Exercise goal -> Output, exactly as written, the lines below starting at the line containing "orange triangle: (139, 164)" and ending at the line containing "yellow cross: (334, 92)". Drop the pictures and keep both end lines.

Supplied material ->
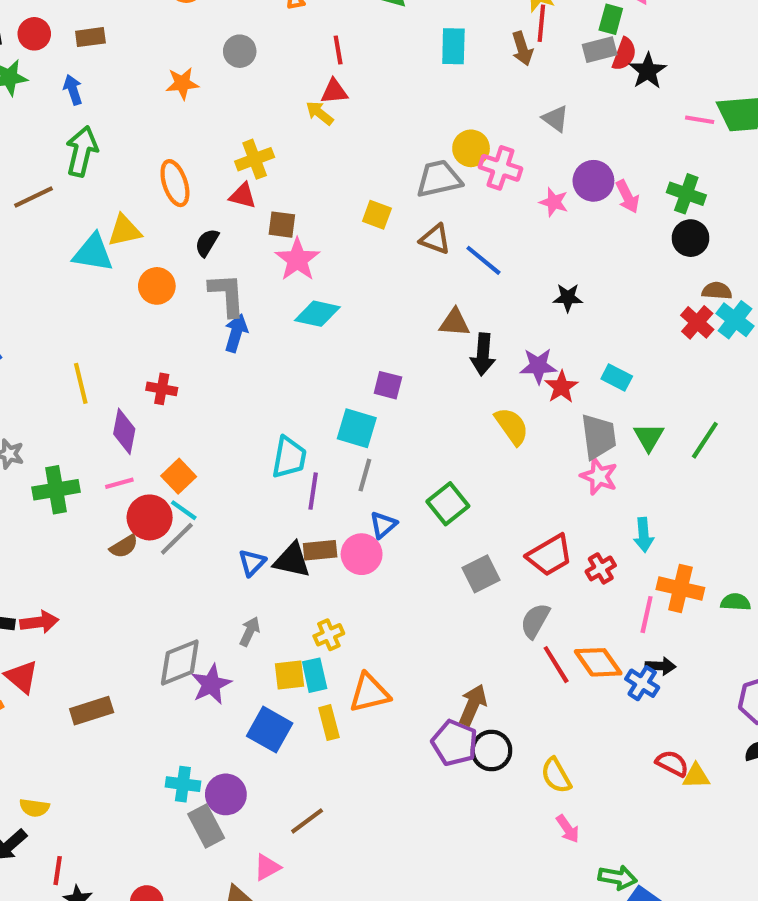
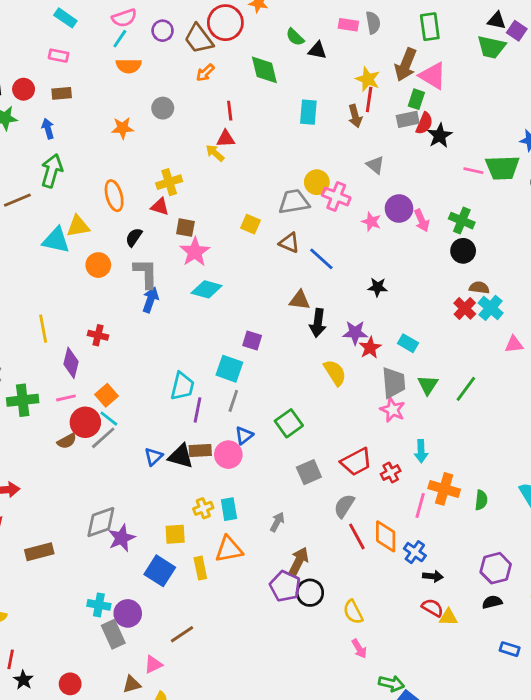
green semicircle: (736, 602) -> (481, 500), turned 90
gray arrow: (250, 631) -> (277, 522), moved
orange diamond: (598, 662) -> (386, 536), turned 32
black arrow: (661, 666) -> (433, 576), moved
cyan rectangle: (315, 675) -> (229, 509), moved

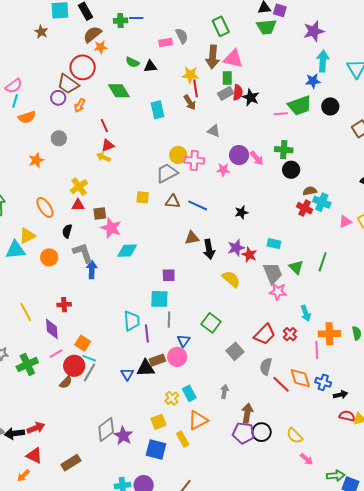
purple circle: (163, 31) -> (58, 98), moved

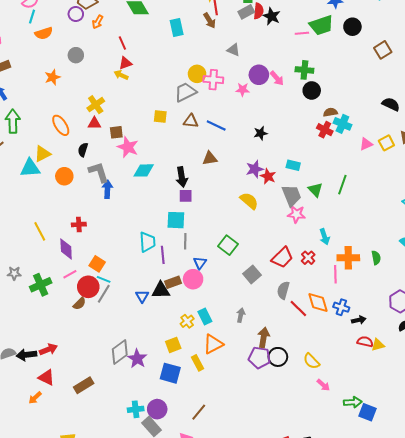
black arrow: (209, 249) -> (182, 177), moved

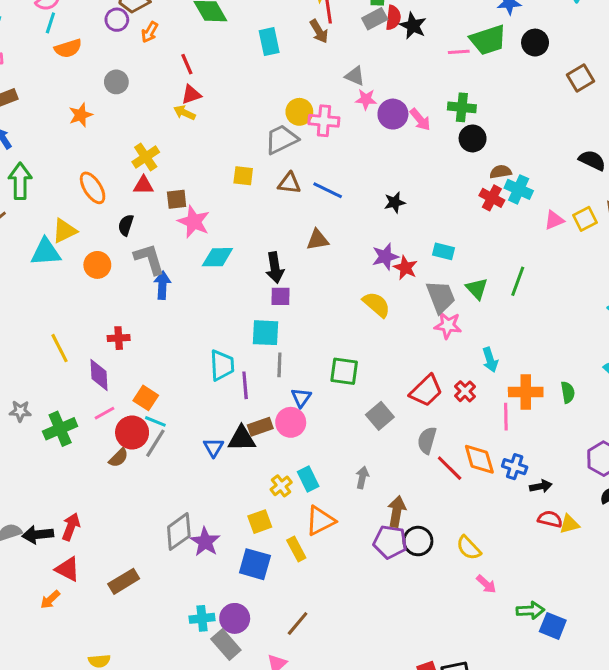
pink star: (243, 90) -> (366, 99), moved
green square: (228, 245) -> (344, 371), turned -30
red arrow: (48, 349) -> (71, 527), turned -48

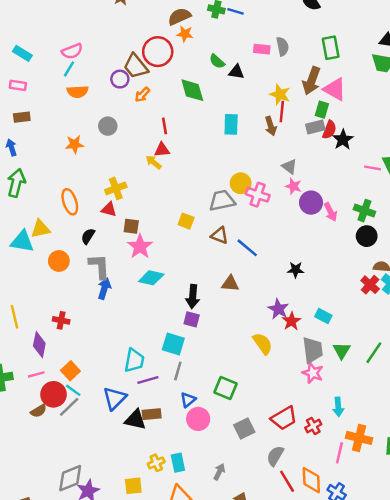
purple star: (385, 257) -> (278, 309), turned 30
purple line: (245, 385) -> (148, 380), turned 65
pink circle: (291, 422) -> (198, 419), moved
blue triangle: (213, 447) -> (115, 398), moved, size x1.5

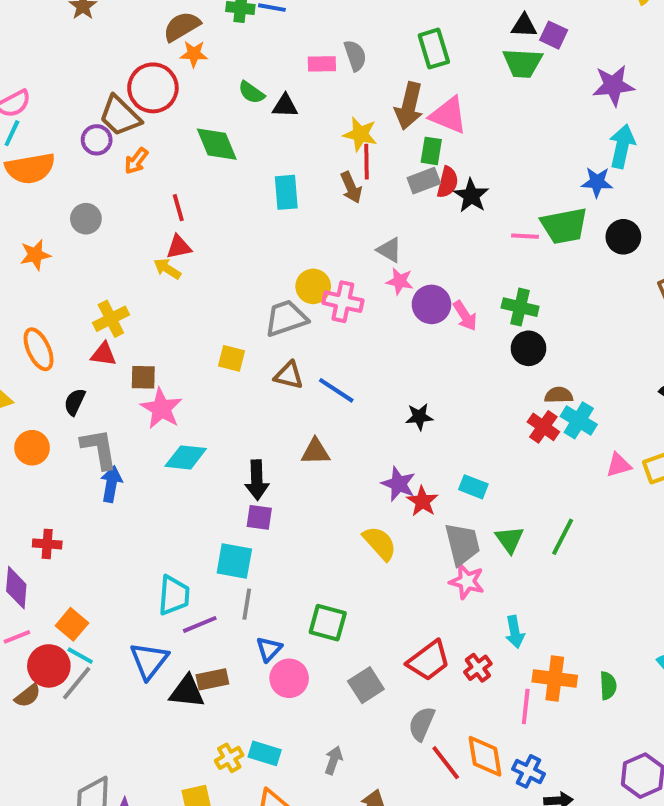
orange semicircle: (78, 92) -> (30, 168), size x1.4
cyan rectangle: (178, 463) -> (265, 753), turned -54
---
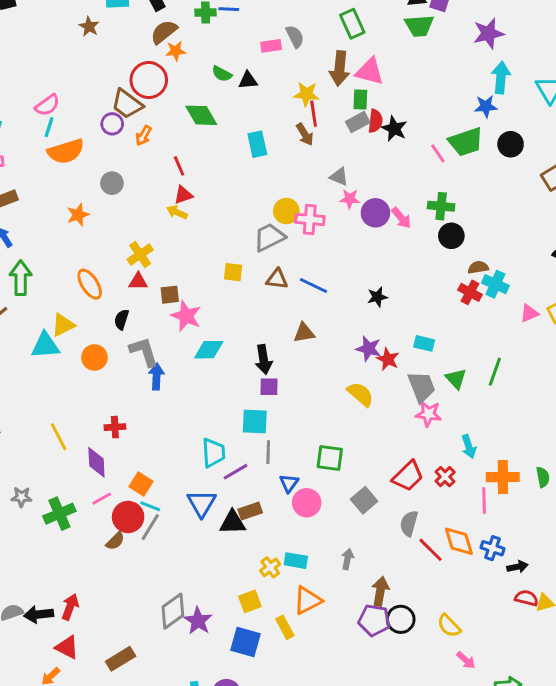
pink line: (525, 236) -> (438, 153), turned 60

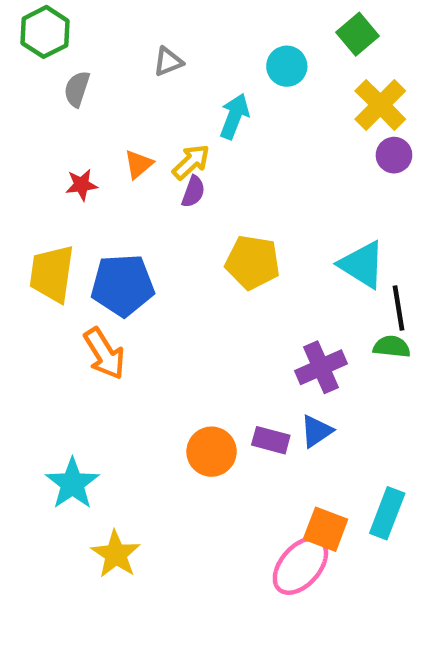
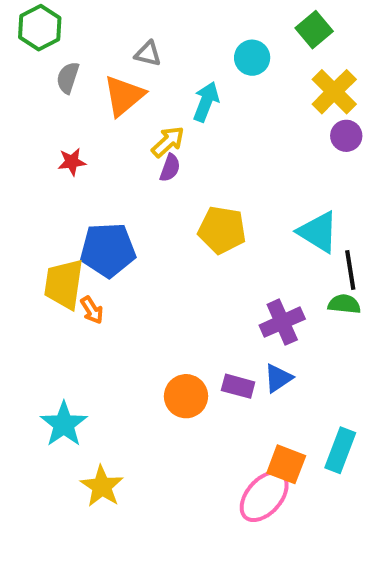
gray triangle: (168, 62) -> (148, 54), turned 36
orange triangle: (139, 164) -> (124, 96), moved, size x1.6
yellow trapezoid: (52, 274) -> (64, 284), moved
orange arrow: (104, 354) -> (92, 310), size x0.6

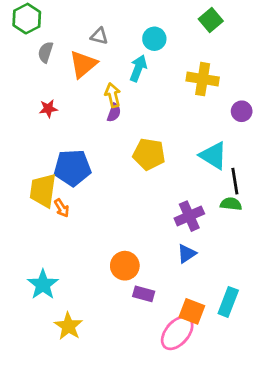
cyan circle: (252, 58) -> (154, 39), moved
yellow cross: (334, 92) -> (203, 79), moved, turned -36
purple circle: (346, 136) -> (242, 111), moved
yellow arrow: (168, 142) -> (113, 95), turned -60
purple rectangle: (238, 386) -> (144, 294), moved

Task output ->
orange triangle: (139, 164) -> (124, 96), moved, size x1.6
yellow trapezoid: (52, 274) -> (64, 284), moved
orange arrow: (104, 354) -> (92, 310), size x0.6

cyan circle: (252, 58) -> (154, 39), moved
yellow cross: (334, 92) -> (203, 79), moved, turned -36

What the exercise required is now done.